◆ JOB ITEM:
Leave out the pictures and restate the rest of the data exactly.

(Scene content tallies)

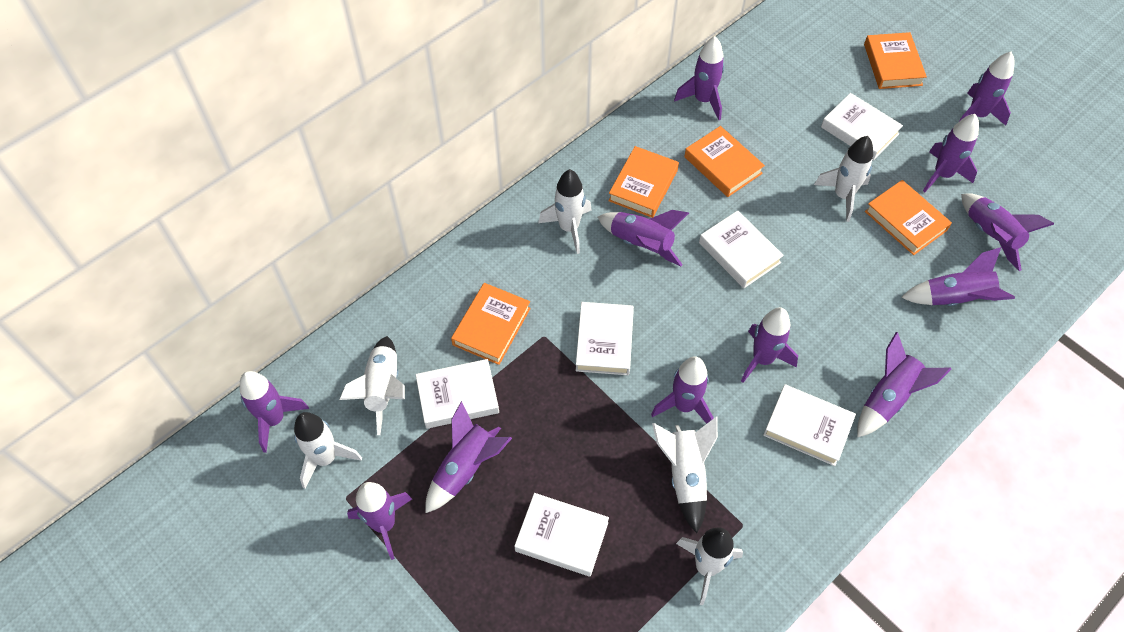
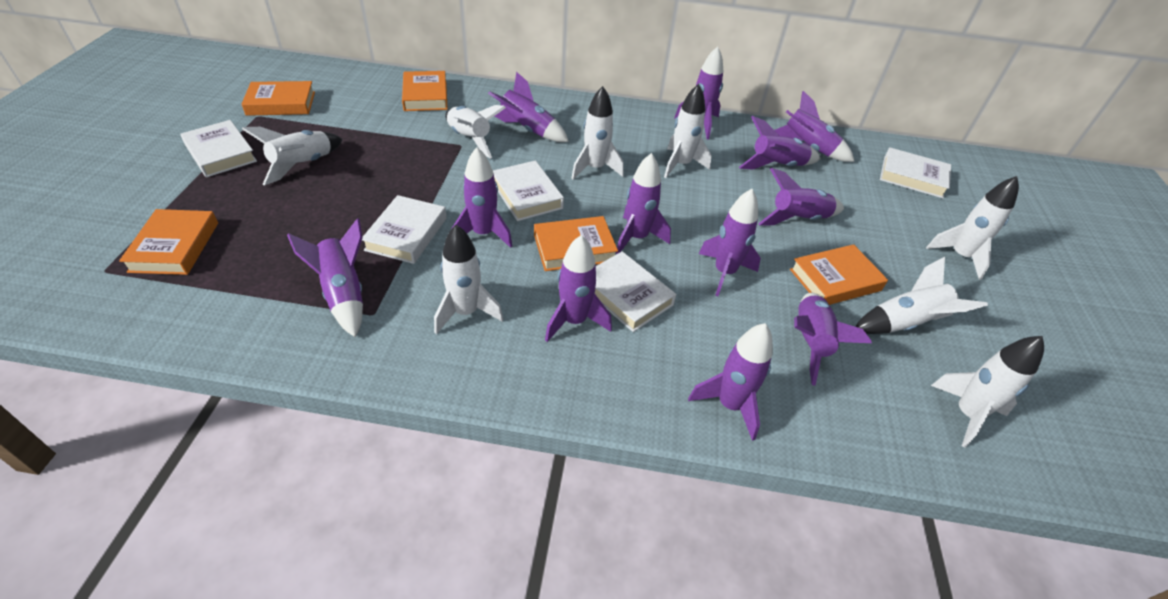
white book: [416,359,499,429] [514,493,609,577] [576,302,634,375] [699,211,784,288] [763,384,856,466] [821,93,903,161] = 6 -> [180,120,257,177] [362,195,447,264] [493,160,564,221] [595,251,676,332] [880,147,951,198] = 5
white rocket: [294,412,362,489] [339,336,405,435] [538,169,592,254] [652,416,718,533] [676,527,743,605] [814,136,873,222] = 6 -> [242,127,343,186] [434,225,503,334] [445,105,506,159] [571,86,624,180] [664,84,711,178] [855,257,988,334] [926,176,1019,280] [931,336,1044,448] = 8

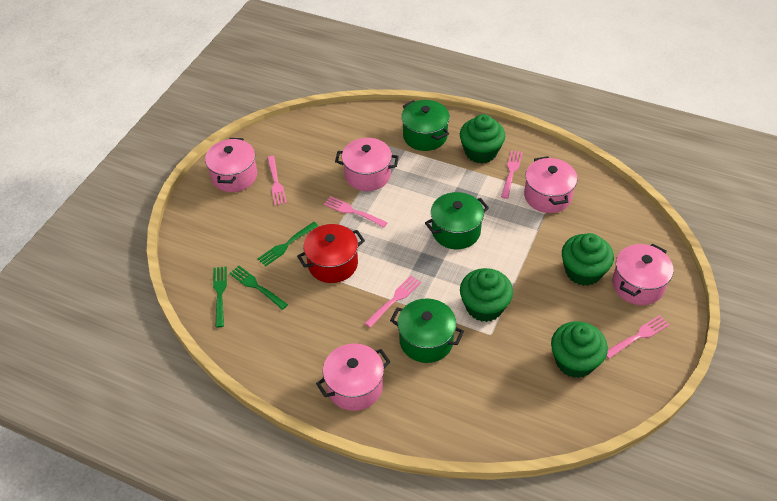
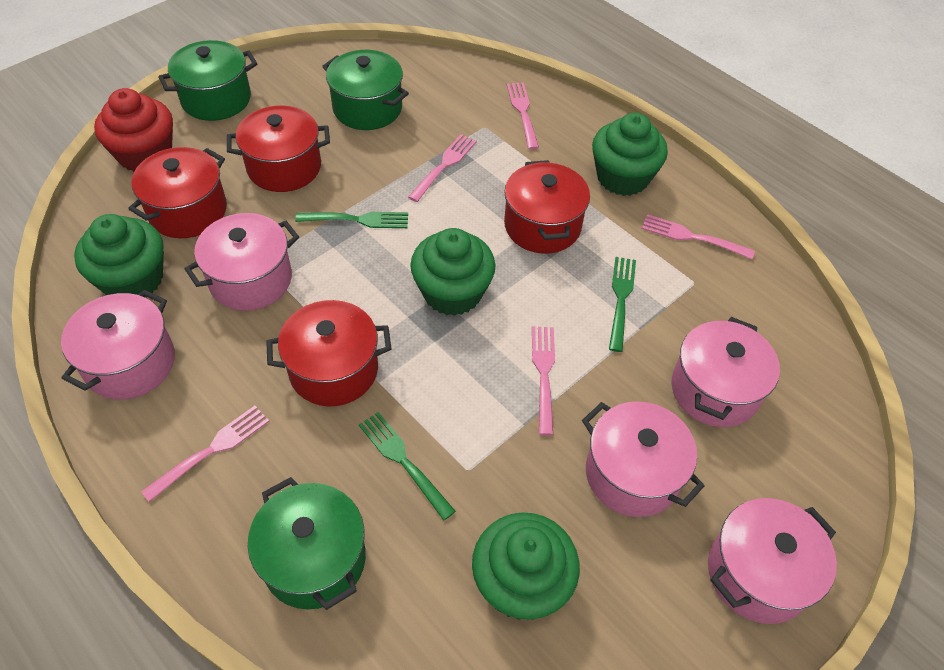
red cupcake: none = 0 -> [94,88,173,172] = 1
red pot: [297,224,365,283] = 1 -> [128,147,227,238] [227,105,330,192] [266,300,392,407] [504,160,590,254] = 4

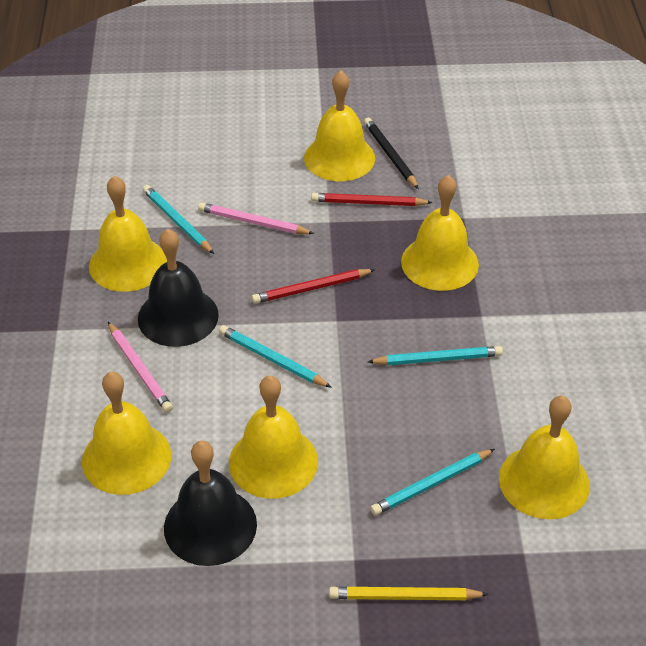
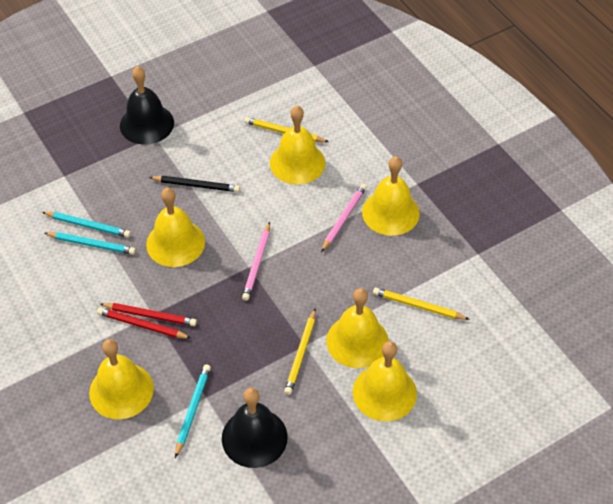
turquoise pencil: [142,185,214,254] [219,325,332,388] [368,346,503,365] [370,449,495,515] = 4 -> [42,212,131,238] [44,232,136,255] [175,365,211,458] = 3
yellow pencil: [329,587,489,600] = 1 -> [244,117,329,142] [284,308,316,395] [373,288,470,320] = 3

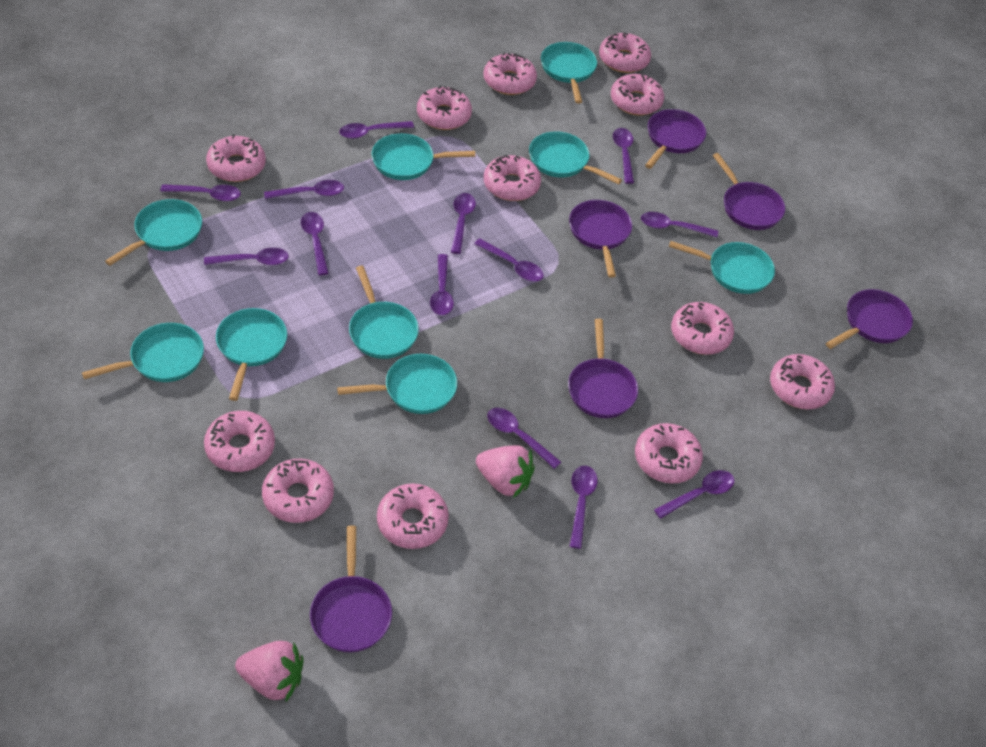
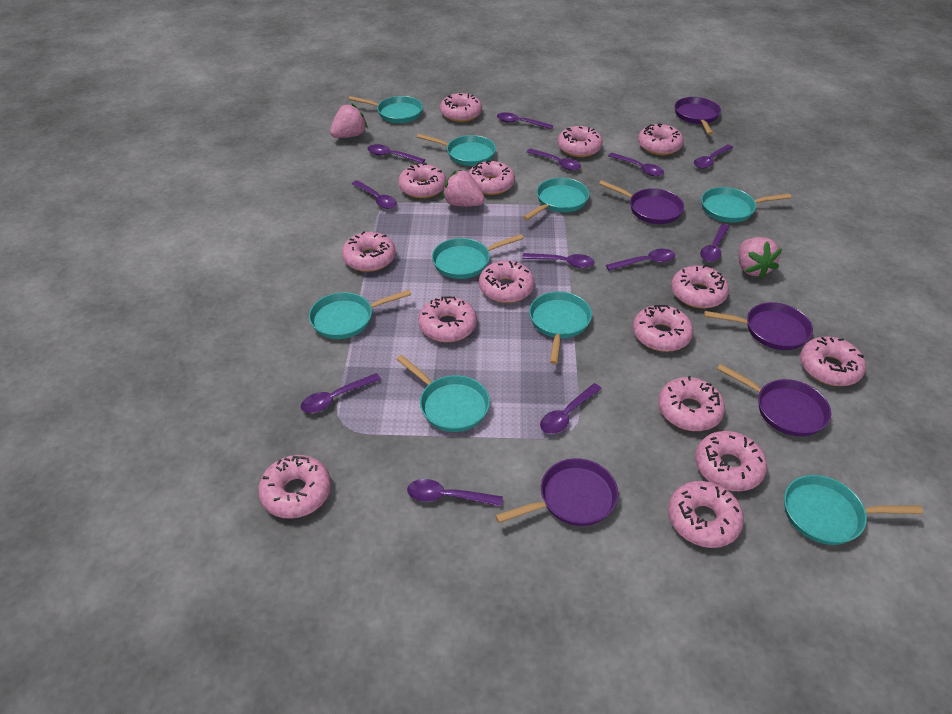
pink donut: [204,411,275,472] [206,134,266,182] [262,459,334,523] [377,483,449,549] [417,86,472,130] [483,53,537,95] [484,155,541,201] [599,33,651,73] [611,74,664,115] [635,423,703,484] [671,302,734,355] [770,354,835,409] = 12 -> [258,455,331,519] [342,231,396,272] [398,163,446,198] [418,297,477,342] [440,93,482,122] [469,160,515,195] [479,261,534,303] [558,126,603,157] [633,305,693,352] [638,123,684,155] [658,376,725,431] [668,481,744,548] [671,265,729,308] [695,431,767,492] [800,336,866,386] = 15
pink strawberry: [235,641,304,702] [476,445,535,498] = 2 -> [330,103,368,138] [442,170,485,207] [739,237,782,279] = 3
purple pan: [310,526,392,653] [568,319,638,418] [569,200,632,278] [645,109,706,169] [713,153,785,230] [826,289,913,349] = 6 -> [495,458,618,526] [599,180,684,224] [674,97,721,135] [704,302,813,350] [717,364,831,437] = 5
purple spoon: [160,184,241,202] [204,248,289,265] [264,180,344,199] [301,212,329,275] [339,121,414,139] [430,254,454,315] [451,193,476,254] [474,238,544,282] [487,408,561,469] [569,466,598,549] [613,128,634,184] [641,212,718,237] [654,470,734,519] = 13 -> [301,373,381,413] [352,180,397,209] [367,144,425,164] [407,479,503,507] [497,113,553,129] [522,253,594,268] [526,148,581,171] [540,383,602,434] [606,249,675,271] [608,153,664,176] [694,144,733,169] [700,224,730,262] = 12

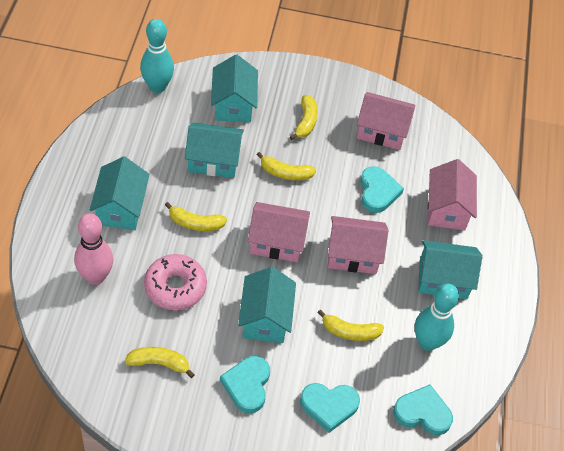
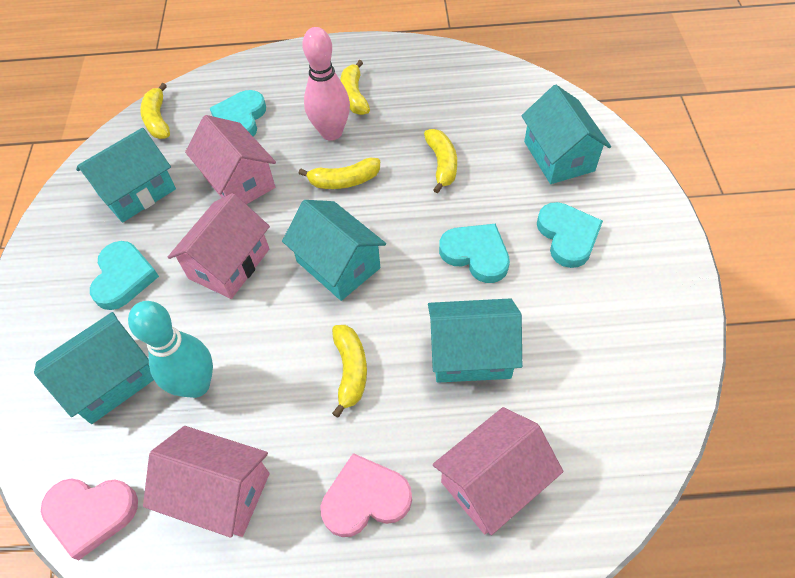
pink donut: [144,254,207,310] = 1 -> none = 0
pink heart: none = 0 -> [41,478,138,560] [321,453,412,537] = 2
turquoise bowling pin: [140,19,174,93] [415,284,459,351] = 2 -> [128,301,213,398] = 1

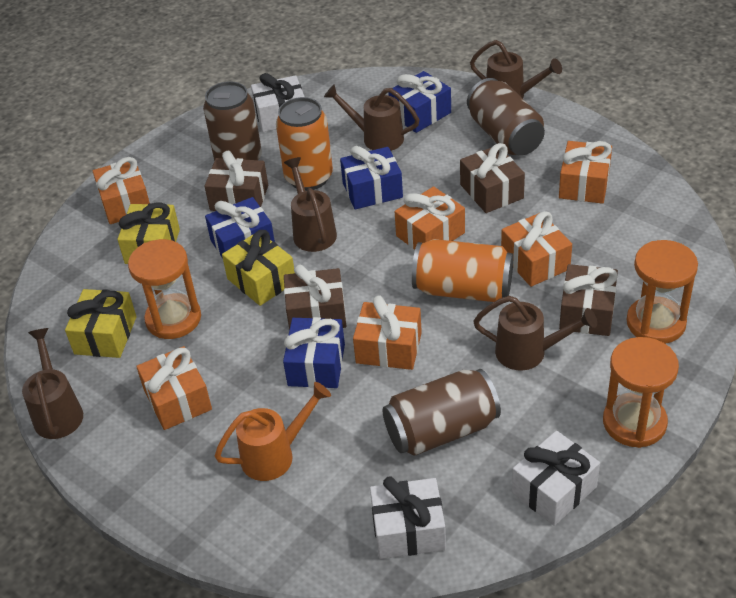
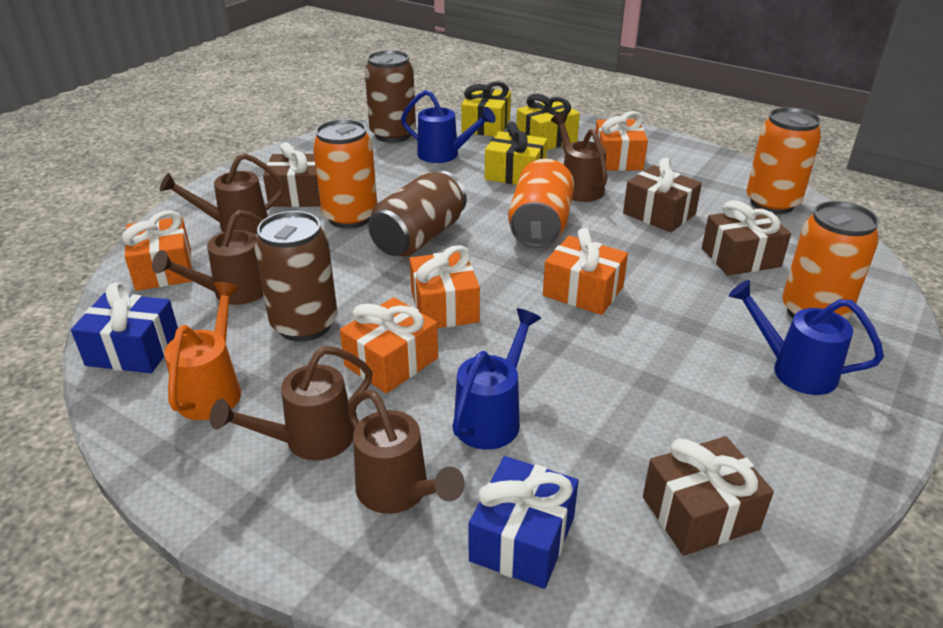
blue gift: [205,197,275,259] [283,317,345,388] [340,146,403,209] [388,71,451,133] = 4 -> [71,282,178,373] [469,456,578,589] = 2
blue watering can: none = 0 -> [401,90,496,163] [452,308,541,450] [729,280,884,395] = 3
orange can: [276,97,333,191] [412,239,513,302] = 2 -> [313,119,377,228] [508,159,574,248] [747,107,822,214] [782,201,879,320] = 4
orange gift: [93,157,150,224] [136,346,212,430] [353,295,422,370] [395,186,465,250] [501,211,572,287] [559,141,612,204] = 6 -> [122,210,192,291] [340,297,438,394] [410,245,480,328] [543,228,628,315] [594,111,648,171] = 5
orange hourglass: [128,239,201,339] [603,337,679,448] [626,240,698,344] = 3 -> none = 0
white gift: [251,73,305,132] [370,476,446,559] [512,431,600,526] = 3 -> none = 0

◆ ANSWER AREA:
white book: [416,359,499,429] [514,493,609,577] [576,302,634,375] [699,211,784,288] [763,384,856,466] [821,93,903,161] = 6 -> [180,120,257,177] [362,195,447,264] [493,160,564,221] [595,251,676,332] [880,147,951,198] = 5
white rocket: [294,412,362,489] [339,336,405,435] [538,169,592,254] [652,416,718,533] [676,527,743,605] [814,136,873,222] = 6 -> [242,127,343,186] [434,225,503,334] [445,105,506,159] [571,86,624,180] [664,84,711,178] [855,257,988,334] [926,176,1019,280] [931,336,1044,448] = 8

red cupcake: none = 0 -> [94,88,173,172] = 1
red pot: [297,224,365,283] = 1 -> [128,147,227,238] [227,105,330,192] [266,300,392,407] [504,160,590,254] = 4

turquoise pencil: [142,185,214,254] [219,325,332,388] [368,346,503,365] [370,449,495,515] = 4 -> [42,212,131,238] [44,232,136,255] [175,365,211,458] = 3
yellow pencil: [329,587,489,600] = 1 -> [244,117,329,142] [284,308,316,395] [373,288,470,320] = 3

pink donut: [204,411,275,472] [206,134,266,182] [262,459,334,523] [377,483,449,549] [417,86,472,130] [483,53,537,95] [484,155,541,201] [599,33,651,73] [611,74,664,115] [635,423,703,484] [671,302,734,355] [770,354,835,409] = 12 -> [258,455,331,519] [342,231,396,272] [398,163,446,198] [418,297,477,342] [440,93,482,122] [469,160,515,195] [479,261,534,303] [558,126,603,157] [633,305,693,352] [638,123,684,155] [658,376,725,431] [668,481,744,548] [671,265,729,308] [695,431,767,492] [800,336,866,386] = 15
pink strawberry: [235,641,304,702] [476,445,535,498] = 2 -> [330,103,368,138] [442,170,485,207] [739,237,782,279] = 3
purple pan: [310,526,392,653] [568,319,638,418] [569,200,632,278] [645,109,706,169] [713,153,785,230] [826,289,913,349] = 6 -> [495,458,618,526] [599,180,684,224] [674,97,721,135] [704,302,813,350] [717,364,831,437] = 5
purple spoon: [160,184,241,202] [204,248,289,265] [264,180,344,199] [301,212,329,275] [339,121,414,139] [430,254,454,315] [451,193,476,254] [474,238,544,282] [487,408,561,469] [569,466,598,549] [613,128,634,184] [641,212,718,237] [654,470,734,519] = 13 -> [301,373,381,413] [352,180,397,209] [367,144,425,164] [407,479,503,507] [497,113,553,129] [522,253,594,268] [526,148,581,171] [540,383,602,434] [606,249,675,271] [608,153,664,176] [694,144,733,169] [700,224,730,262] = 12

pink donut: [144,254,207,310] = 1 -> none = 0
pink heart: none = 0 -> [41,478,138,560] [321,453,412,537] = 2
turquoise bowling pin: [140,19,174,93] [415,284,459,351] = 2 -> [128,301,213,398] = 1

blue gift: [205,197,275,259] [283,317,345,388] [340,146,403,209] [388,71,451,133] = 4 -> [71,282,178,373] [469,456,578,589] = 2
blue watering can: none = 0 -> [401,90,496,163] [452,308,541,450] [729,280,884,395] = 3
orange can: [276,97,333,191] [412,239,513,302] = 2 -> [313,119,377,228] [508,159,574,248] [747,107,822,214] [782,201,879,320] = 4
orange gift: [93,157,150,224] [136,346,212,430] [353,295,422,370] [395,186,465,250] [501,211,572,287] [559,141,612,204] = 6 -> [122,210,192,291] [340,297,438,394] [410,245,480,328] [543,228,628,315] [594,111,648,171] = 5
orange hourglass: [128,239,201,339] [603,337,679,448] [626,240,698,344] = 3 -> none = 0
white gift: [251,73,305,132] [370,476,446,559] [512,431,600,526] = 3 -> none = 0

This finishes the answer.